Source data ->
■ ■ ■ ■
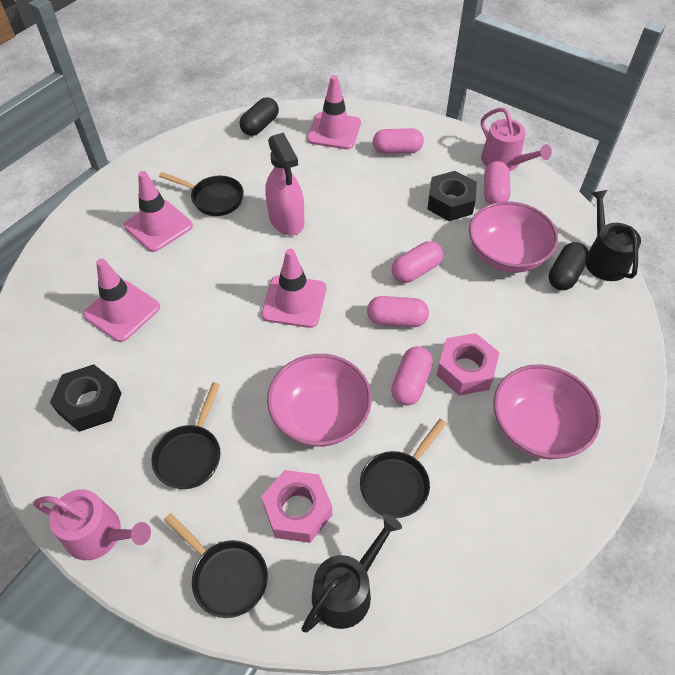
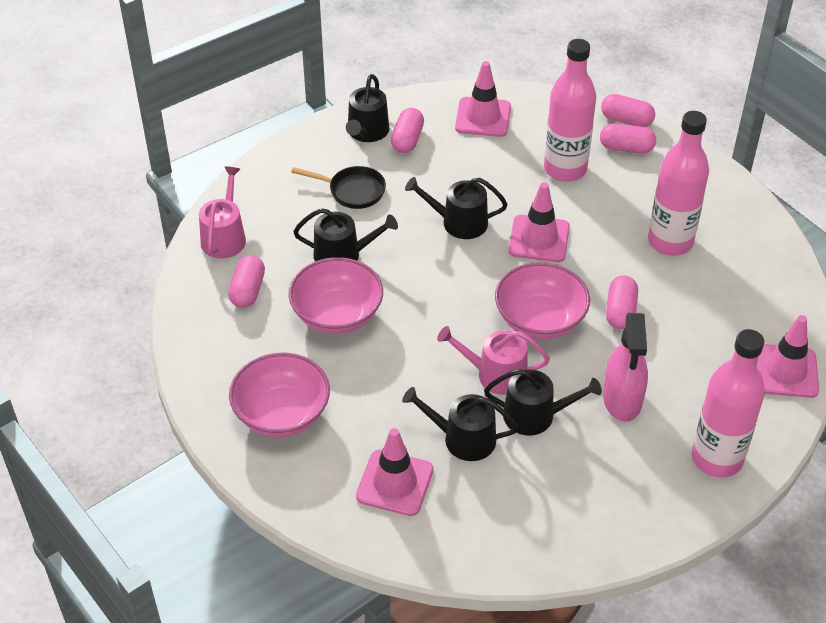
black capsule: 2 -> 0
black nut: 2 -> 0
black pan: 4 -> 1
black watering can: 2 -> 5
pink bottle: 0 -> 3
pink nut: 2 -> 0

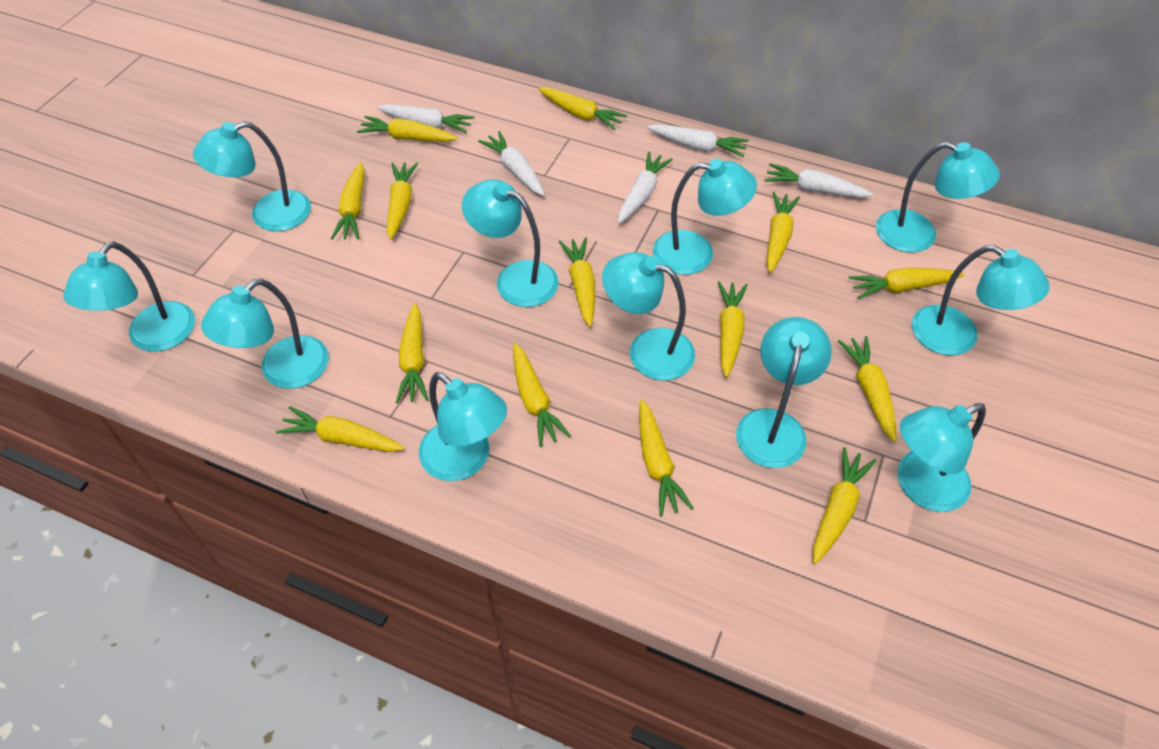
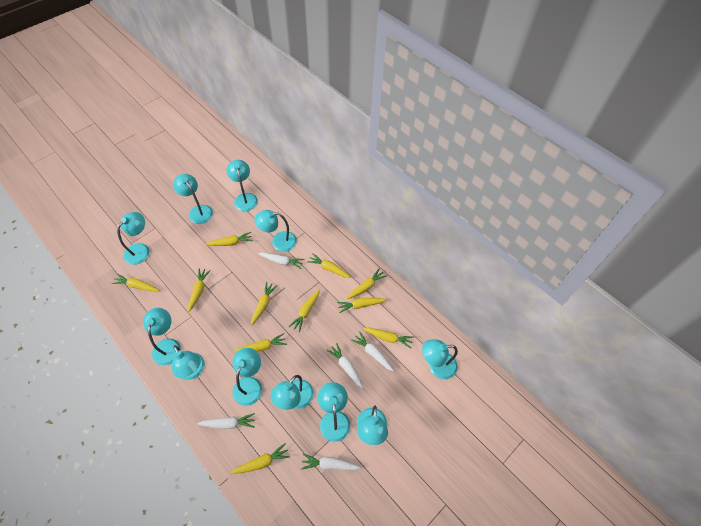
yellow carrot: 14 -> 11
■ ■ ■ ■
Task requirements ->
Show every line above in which the word "black" appears.

Written solution ->
black capsule: 2 -> 0
black nut: 2 -> 0
black pan: 4 -> 1
black watering can: 2 -> 5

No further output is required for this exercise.